§ **WORK REQUEST**:
Could every line of the listing be output exactly, with the pictures skipped?

§ **DATASET ENTRIES**:
※

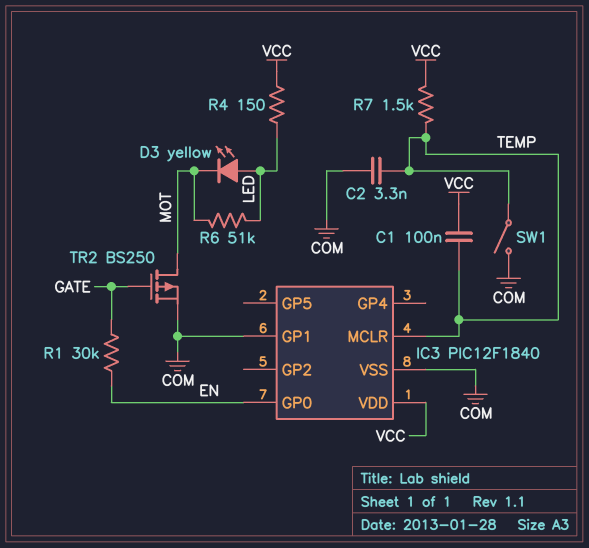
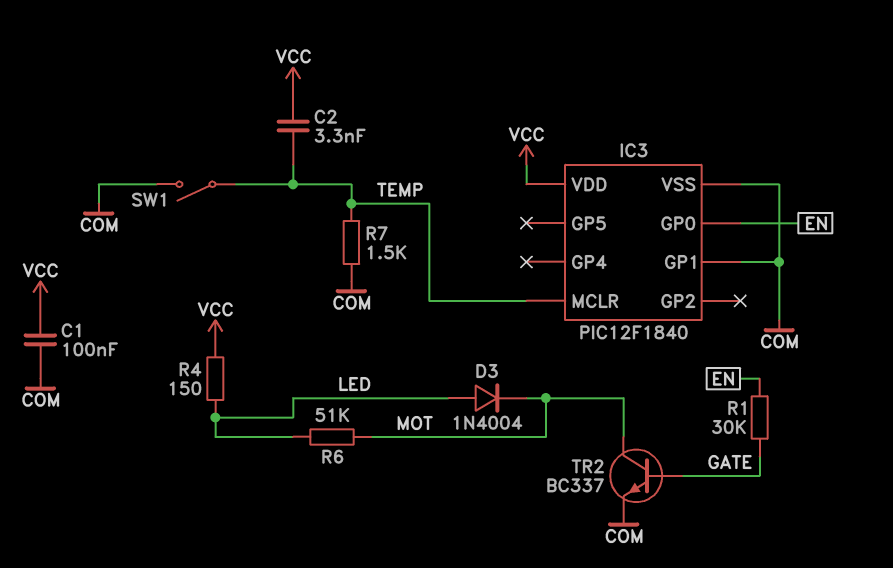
C1: 100nF (TEMP, VCC) -> 100nF (COM, VCC)
C2: 3.3nF (COM, TEMP) -> 3.3nF (TEMP, VCC)
D3: LED yellow (A LED, K MOT) -> diode 1N4004 (A LED, K MOT)
R7: 1.5k (TEMP, VCC) -> 1.5k (COM, TEMP)
TR2: PMOS BS250 (G GATE, D MOT, S COM) -> NPN BC337 (B GATE, C MOT, E COM)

※

§ **RESULT BELOW**:
C1: 100nF (TEMP, VCC) -> 100nF (COM, VCC)
C2: 3.3nF (COM, TEMP) -> 3.3nF (TEMP, VCC)
D3: LED yellow (A LED, K MOT) -> diode 1N4004 (A LED, K MOT)
R7: 1.5k (TEMP, VCC) -> 1.5k (COM, TEMP)
TR2: PMOS BS250 (G GATE, D MOT, S COM) -> NPN BC337 (B GATE, C MOT, E COM)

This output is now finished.